→ **About this task**
Wherever the word "plus" appears in a line of the data, that line should be copied.

→ **Entries provided**
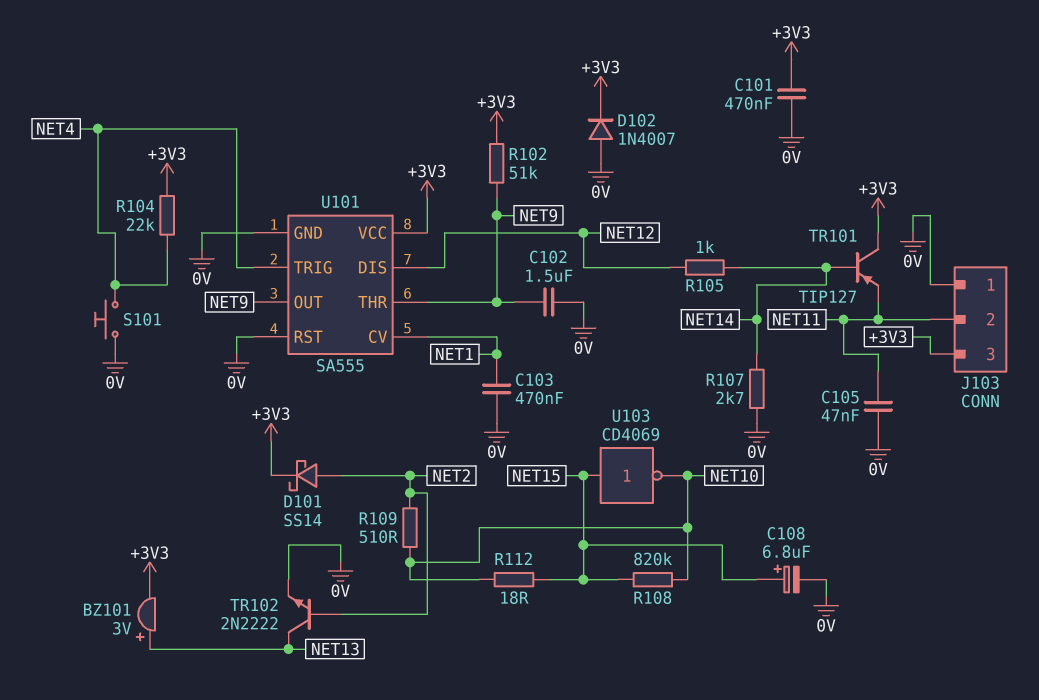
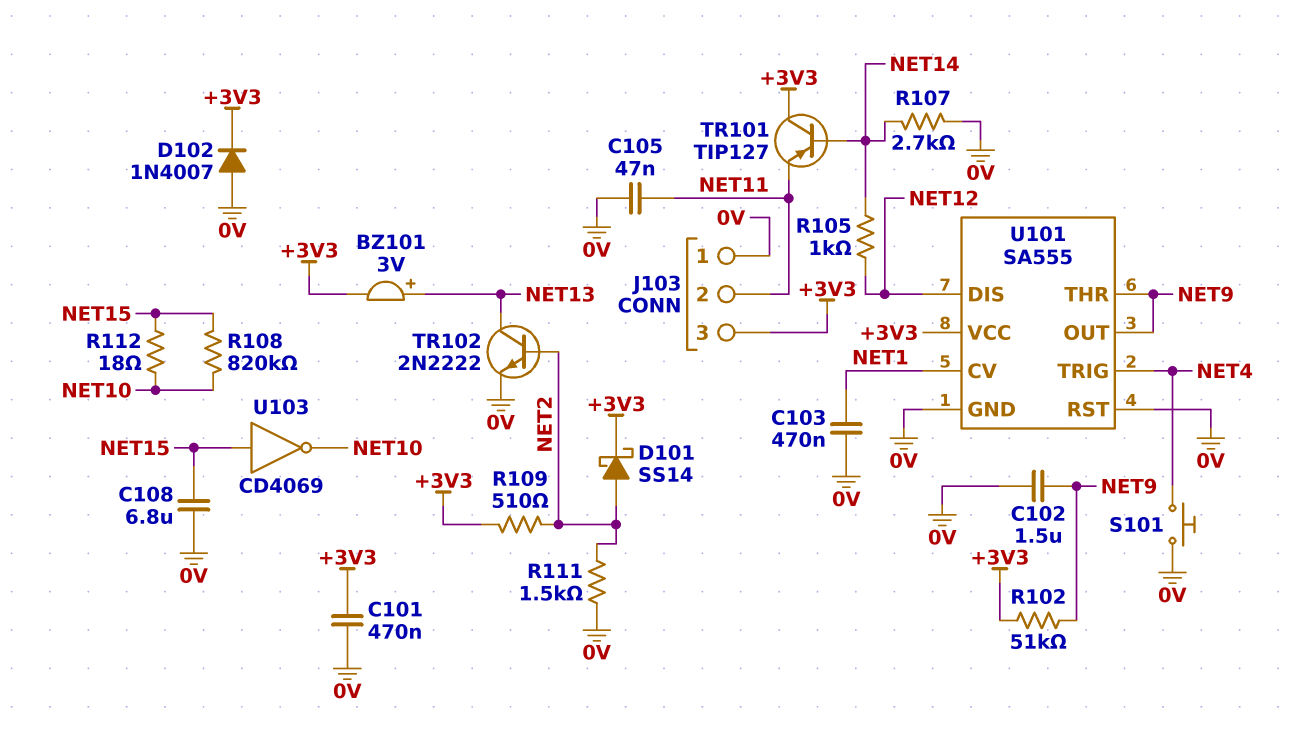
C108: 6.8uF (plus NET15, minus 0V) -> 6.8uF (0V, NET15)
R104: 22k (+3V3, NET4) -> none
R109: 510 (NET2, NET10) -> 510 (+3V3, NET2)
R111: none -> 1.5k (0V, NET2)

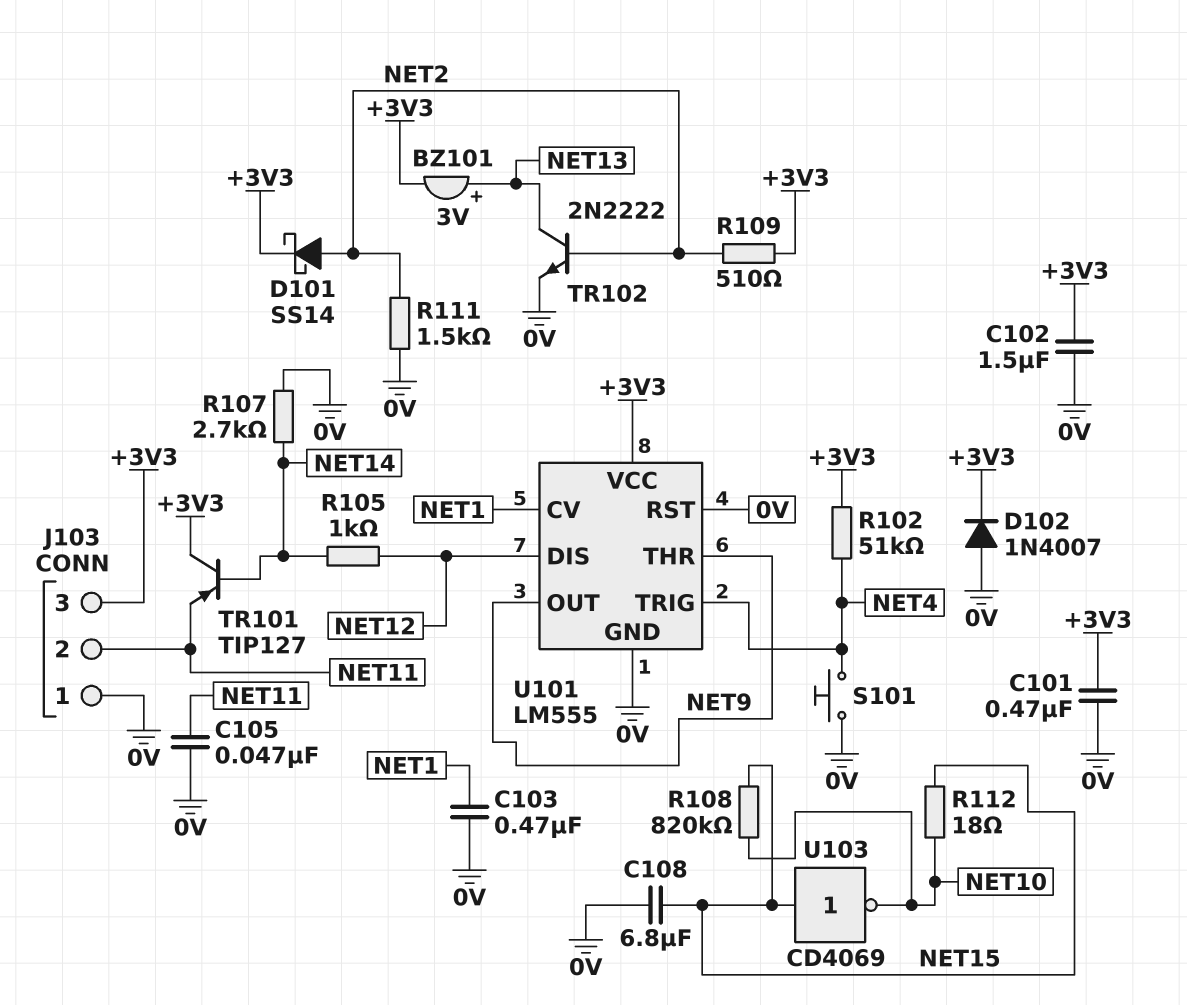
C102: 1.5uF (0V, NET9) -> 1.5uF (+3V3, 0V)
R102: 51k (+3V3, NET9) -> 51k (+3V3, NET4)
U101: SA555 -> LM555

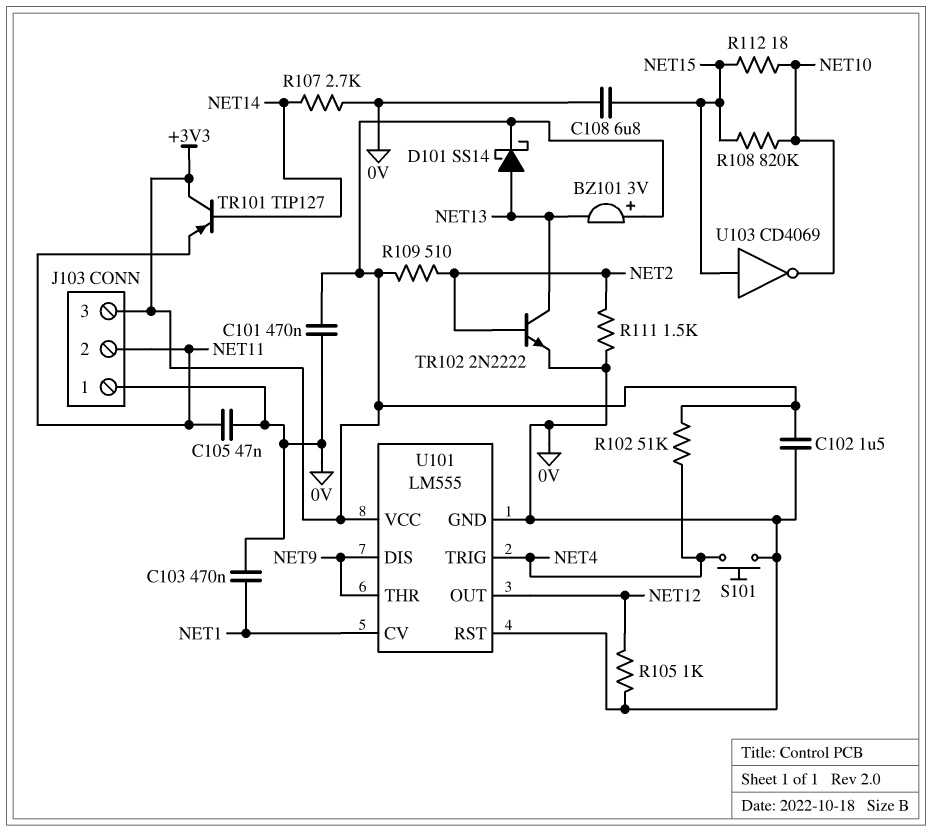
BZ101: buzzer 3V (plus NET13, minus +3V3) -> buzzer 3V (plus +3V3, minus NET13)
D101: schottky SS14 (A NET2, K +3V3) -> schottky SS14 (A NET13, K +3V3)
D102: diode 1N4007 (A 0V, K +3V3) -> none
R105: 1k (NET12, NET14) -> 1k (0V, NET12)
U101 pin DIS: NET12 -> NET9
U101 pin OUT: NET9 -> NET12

→ **Response below**
C108: 6.8uF (plus NET15, minus 0V) -> 6.8uF (0V, NET15)
BZ101: buzzer 3V (plus NET13, minus +3V3) -> buzzer 3V (plus +3V3, minus NET13)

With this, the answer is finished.